■ EXERCISE ■
Drop every image and restate the entries below word for word.

■ INPUT DATA ■
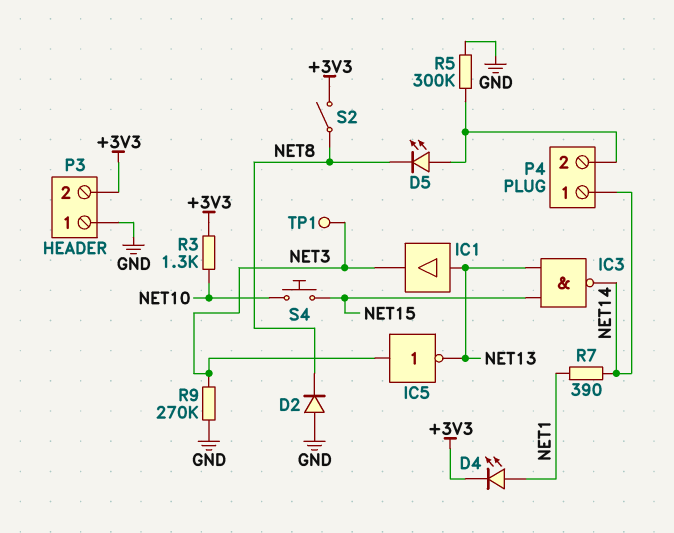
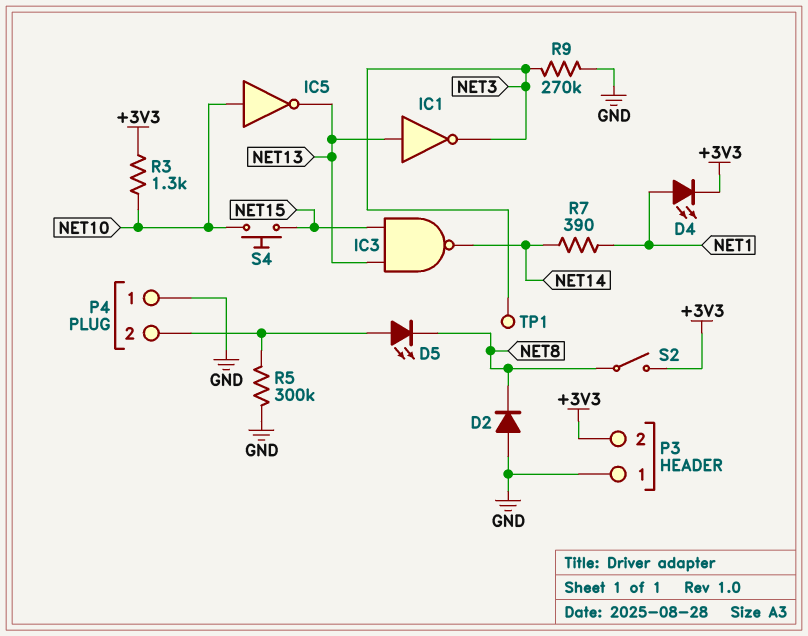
IC1: buffer (in NET13, out NET3) -> NOT (in NET13, out NET3)
IC5: NOT (in NET3, out NET13) -> NOT (in NET10, out NET13)
P4 pin 1: NET14 -> GND

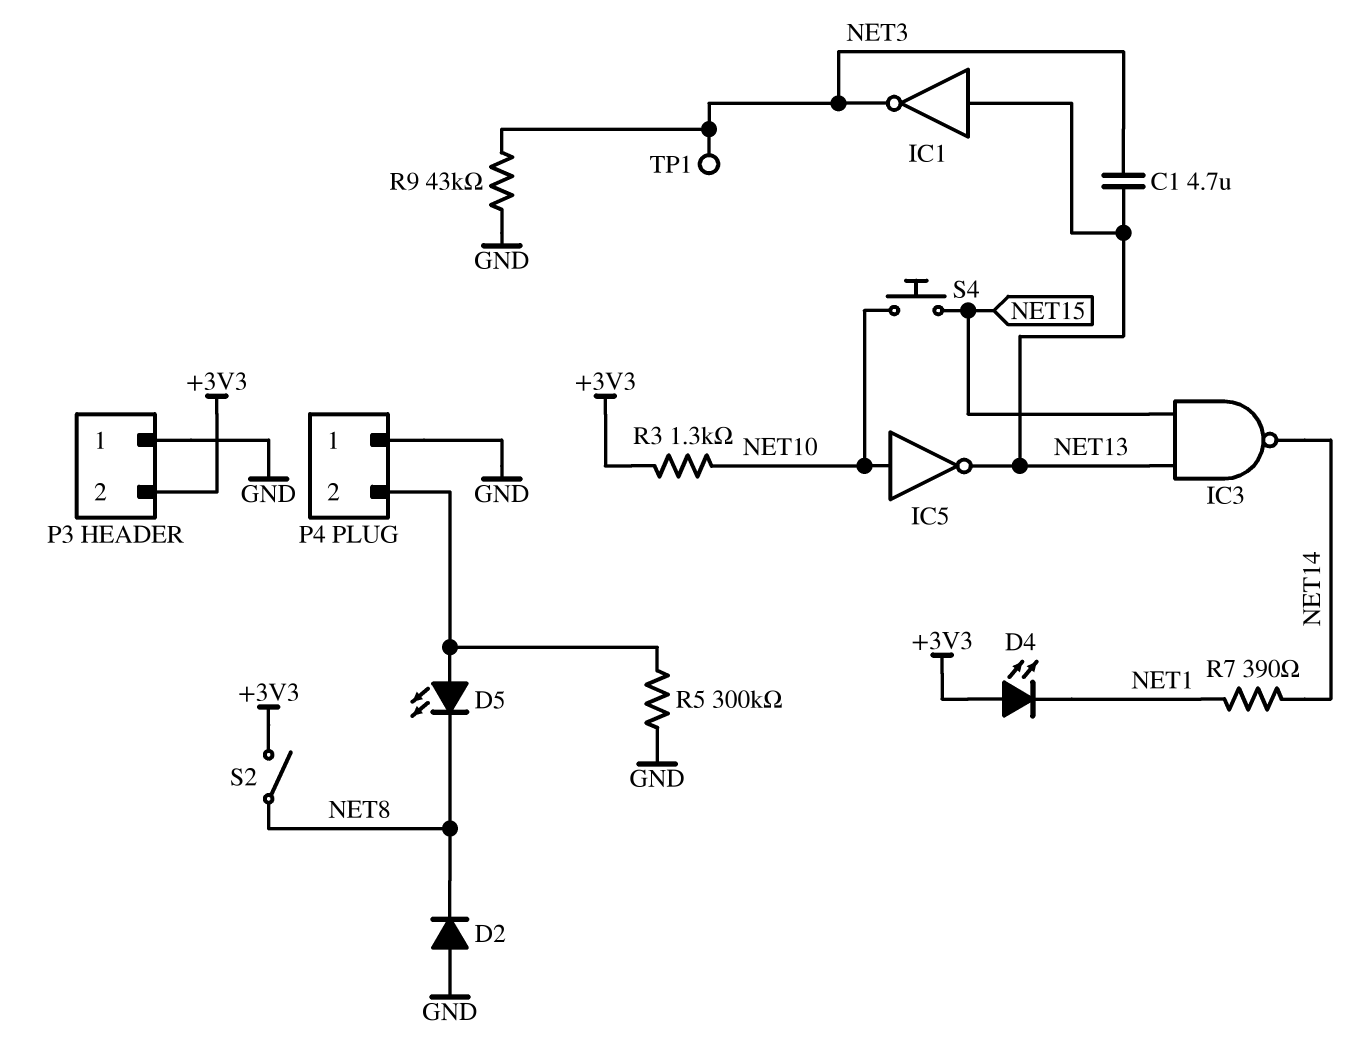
C1: none -> 4.7uF (NET3, NET13)
D4: LED (A NET1, K +3V3) -> LED (A +3V3, K NET1)
R9: 270k (GND, NET3) -> 43k (GND, NET3)

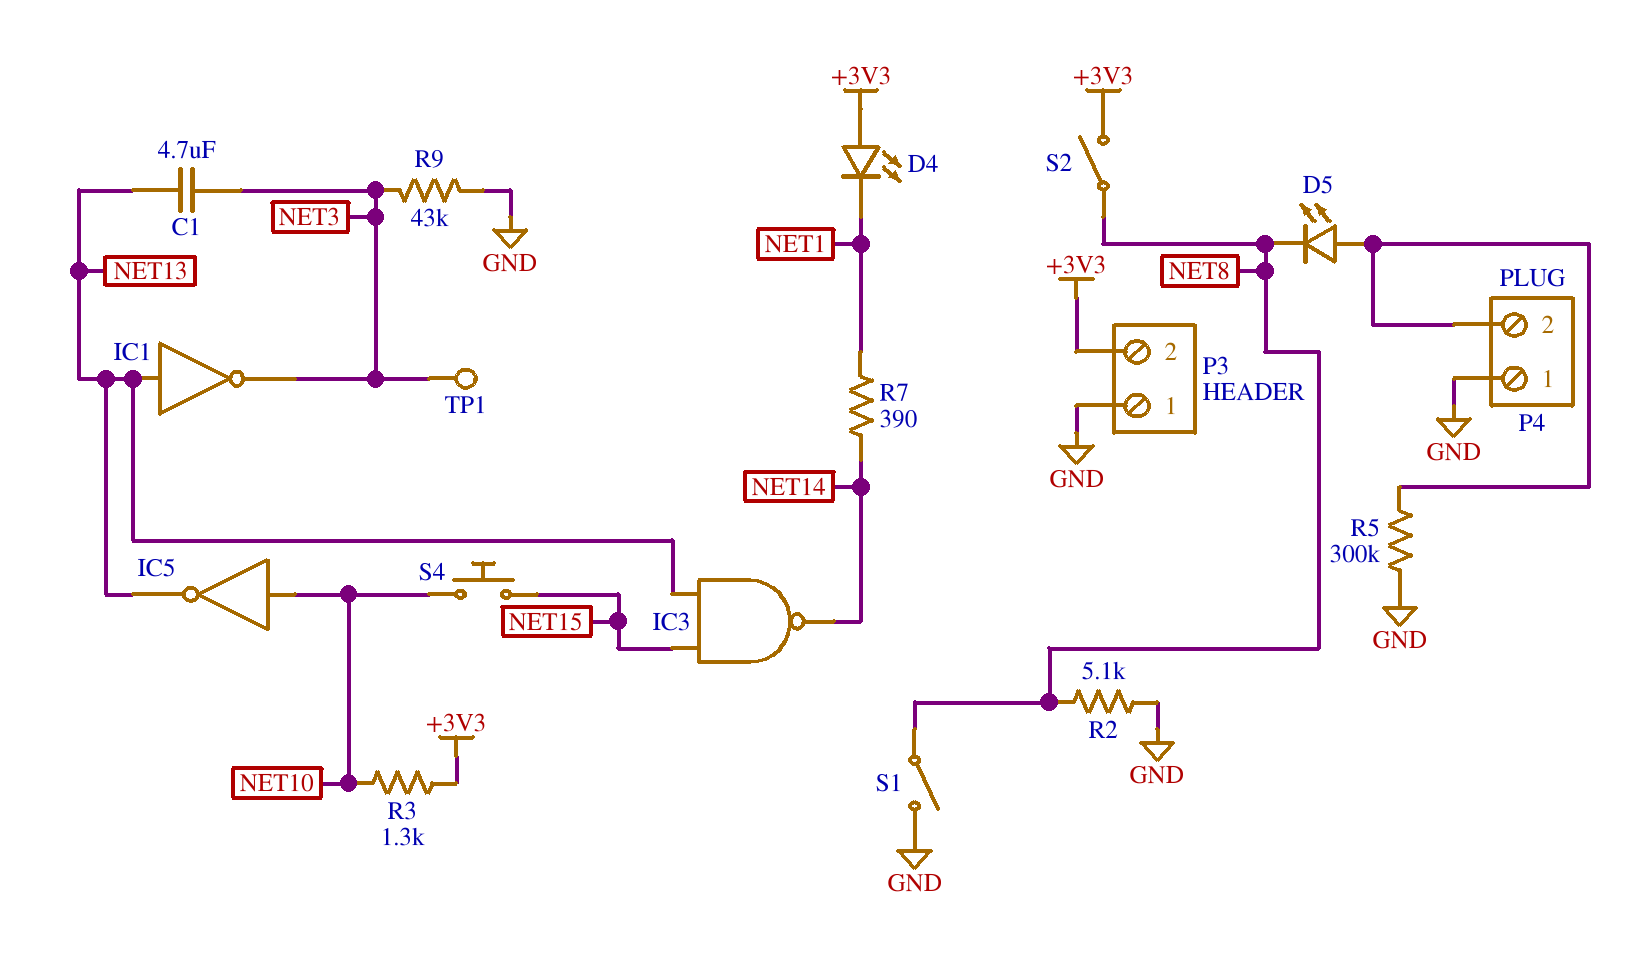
D2: diode (A GND, K NET8) -> none
R2: none -> 5.1k (GND, NET8)
S1: none -> switch (GND, NET8)

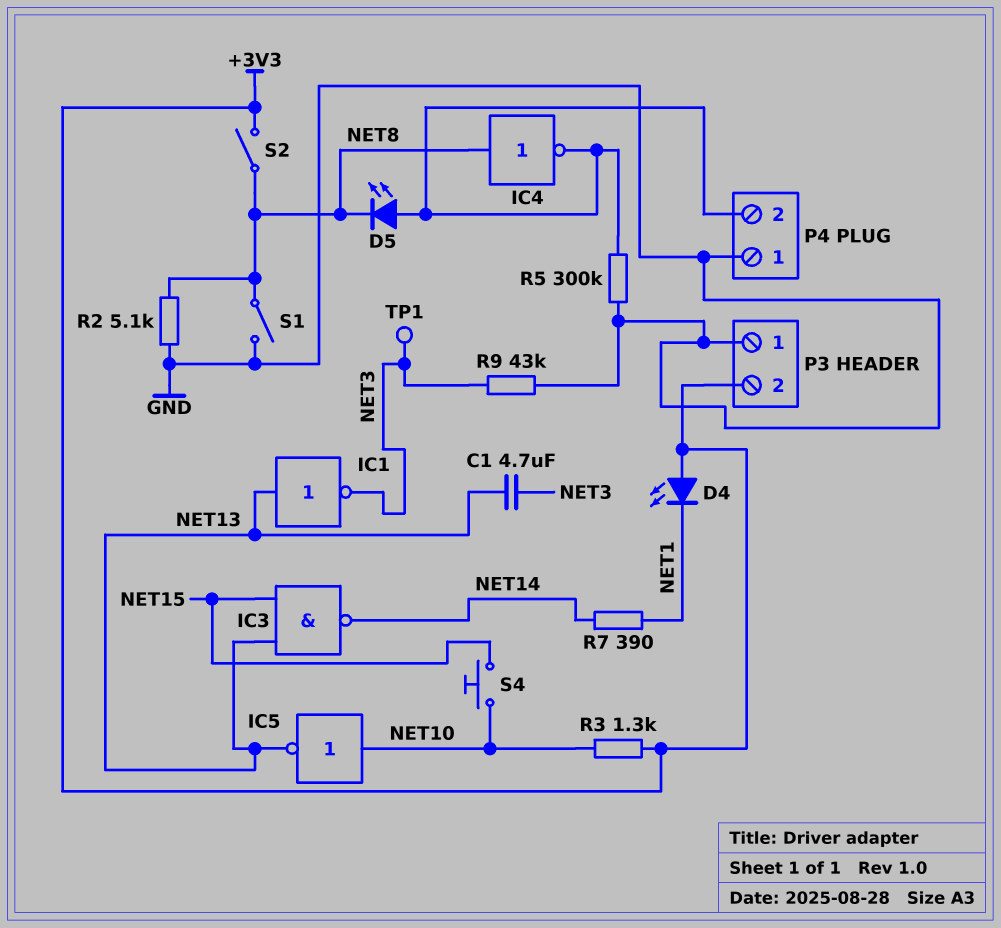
IC4: none -> NOT (in NET8, out P4/2)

■ OUTPUT OF THE EXERCISE ■
IC1: buffer (in NET13, out NET3) -> NOT (in NET13, out NET3)
IC5: NOT (in NET3, out NET13) -> NOT (in NET10, out NET13)
P4 pin 1: NET14 -> GND

C1: none -> 4.7uF (NET3, NET13)
D4: LED (A NET1, K +3V3) -> LED (A +3V3, K NET1)
R9: 270k (GND, NET3) -> 43k (GND, NET3)

D2: diode (A GND, K NET8) -> none
R2: none -> 5.1k (GND, NET8)
S1: none -> switch (GND, NET8)

IC4: none -> NOT (in NET8, out P4/2)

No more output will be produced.